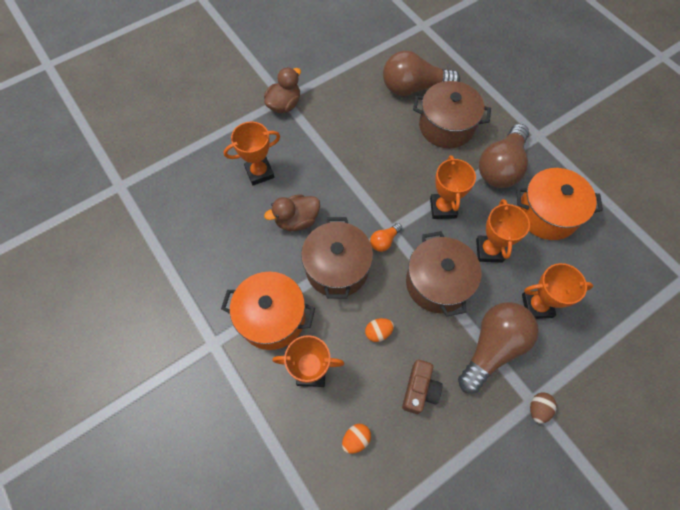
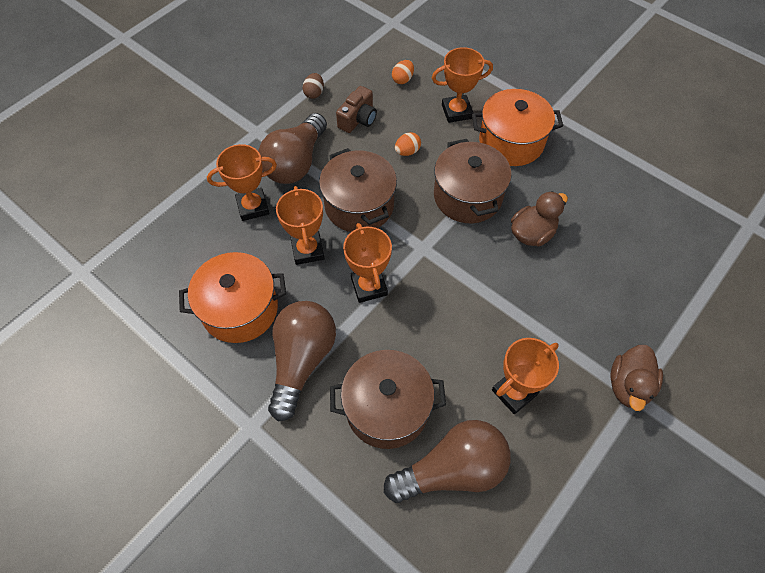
camera: 165 degrees right, 5 degrees down
(259, 173) = (604, 278): orange trophy -> orange trophy (514, 392)
(384, 241) = (427, 234): orange light bulb -> none
(419, 390) = (358, 119): brown camera -> brown camera turned 150 degrees counterclockwise
(538, 409) = (251, 127): brown egg -> brown egg (314, 93)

WRITTEN TASK -> Starting from the line with "(419, 390) = (358, 119): brown", write out every remaining line of the data above exactly, the final line included, and nothing before it.

WRITTEN ANSWER ->
(419, 390) = (358, 119): brown camera -> brown camera turned 150 degrees counterclockwise
(538, 409) = (251, 127): brown egg -> brown egg (314, 93)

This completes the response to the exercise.